-- MATERIAL FOR THIS EXERCISE follows --

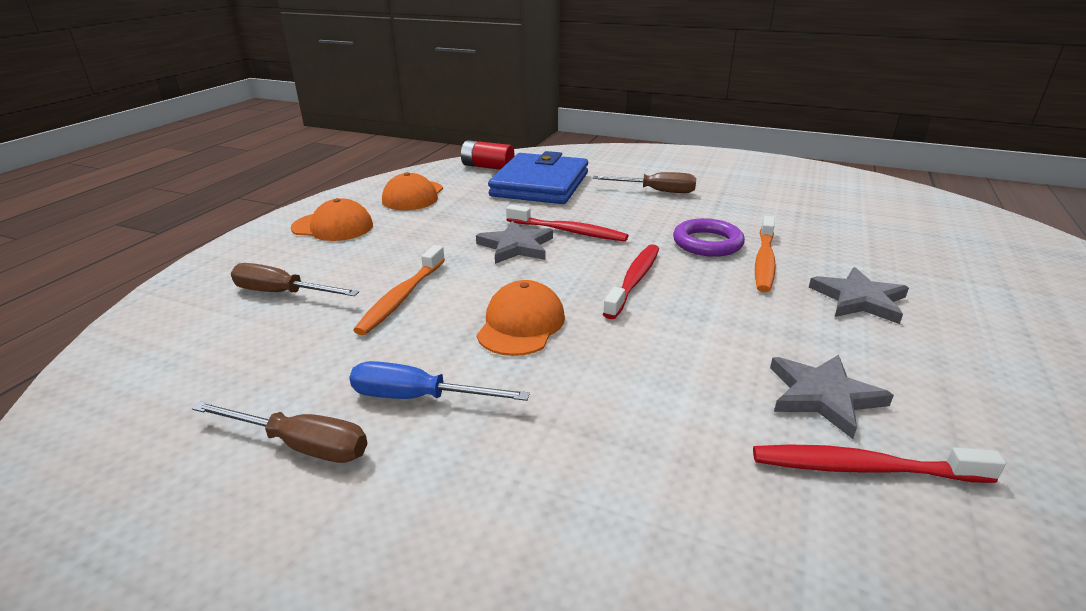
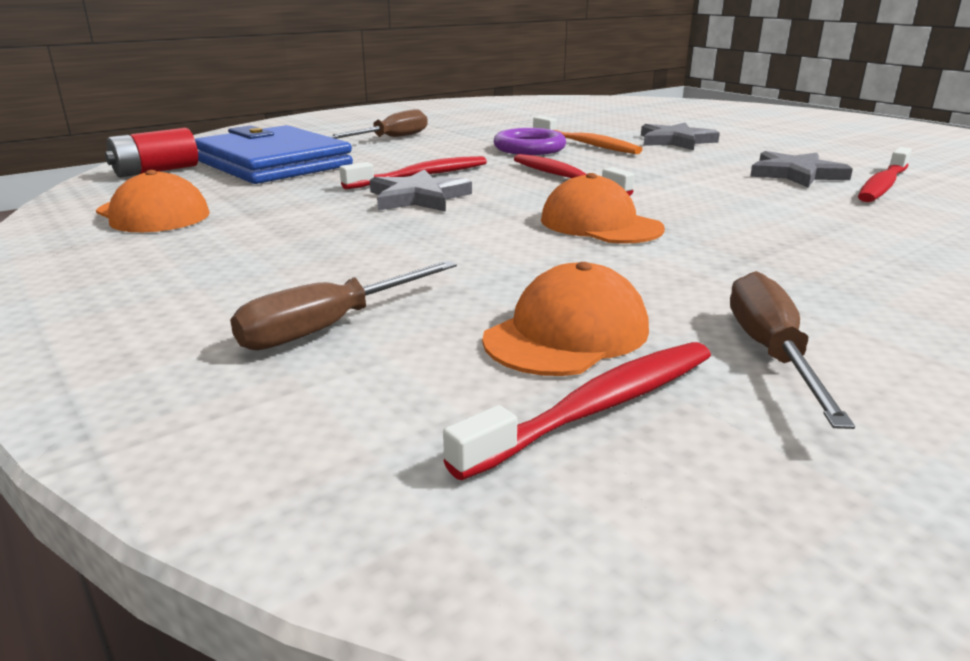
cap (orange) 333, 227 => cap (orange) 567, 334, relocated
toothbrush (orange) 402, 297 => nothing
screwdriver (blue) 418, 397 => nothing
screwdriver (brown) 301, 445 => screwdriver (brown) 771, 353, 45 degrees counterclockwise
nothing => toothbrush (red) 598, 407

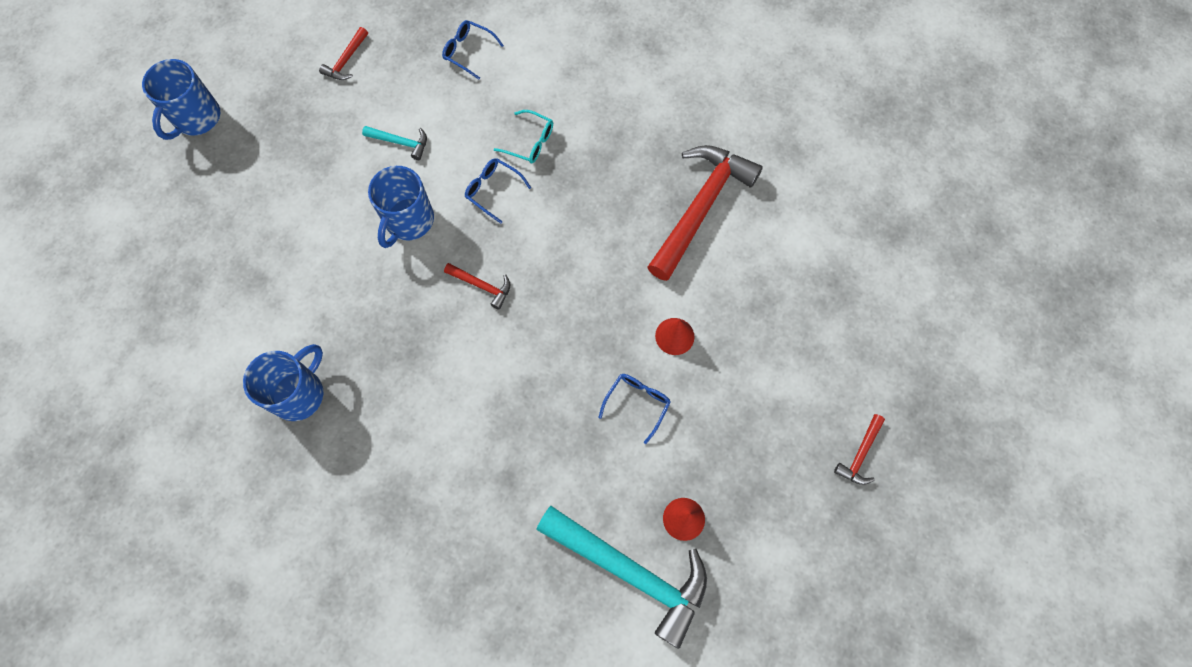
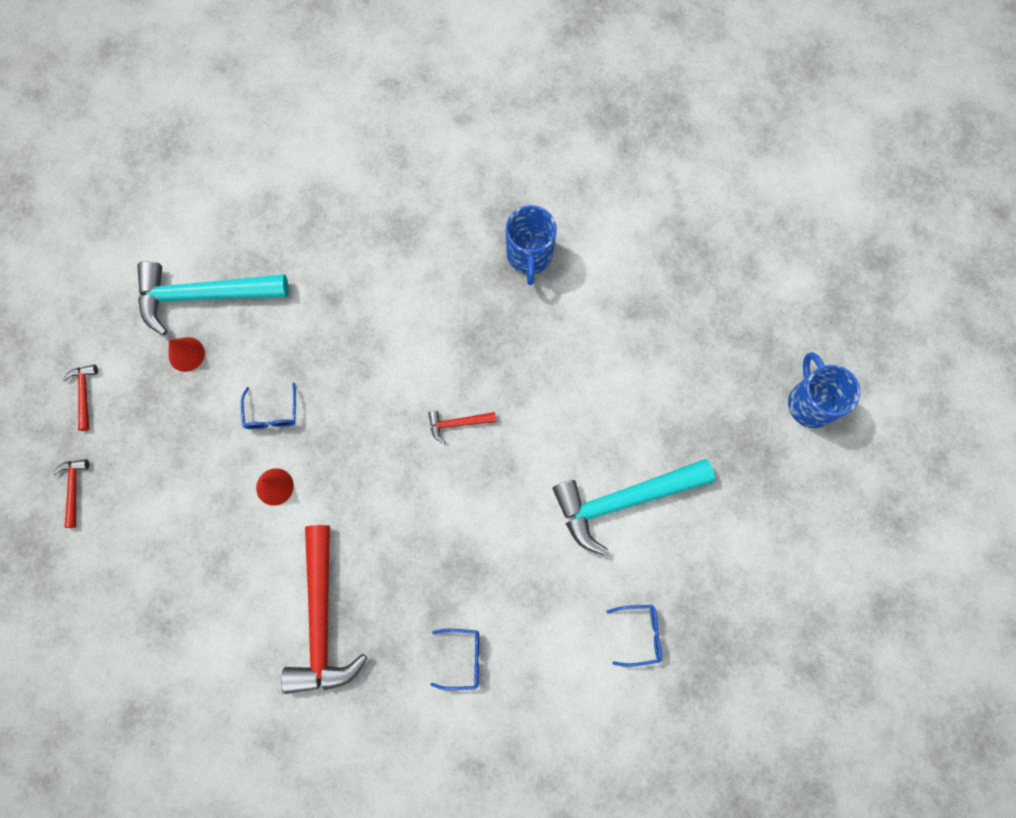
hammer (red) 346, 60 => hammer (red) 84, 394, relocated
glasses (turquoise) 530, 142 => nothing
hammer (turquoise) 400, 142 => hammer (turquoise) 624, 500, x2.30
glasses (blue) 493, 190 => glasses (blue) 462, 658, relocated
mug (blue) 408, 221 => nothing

-- MATERIAL FOR THIS EXERCISE concluded --

▶ **WHAT TO PRODUCE**:
Leaving images out, please output every line of the data exactly.

▶ **OUTPUT OF THE TASK**:
cap (orange) 333, 227 => cap (orange) 567, 334, relocated
toothbrush (orange) 402, 297 => nothing
screwdriver (blue) 418, 397 => nothing
screwdriver (brown) 301, 445 => screwdriver (brown) 771, 353, 45 degrees counterclockwise
nothing => toothbrush (red) 598, 407

hammer (red) 346, 60 => hammer (red) 84, 394, relocated
glasses (turquoise) 530, 142 => nothing
hammer (turquoise) 400, 142 => hammer (turquoise) 624, 500, x2.30
glasses (blue) 493, 190 => glasses (blue) 462, 658, relocated
mug (blue) 408, 221 => nothing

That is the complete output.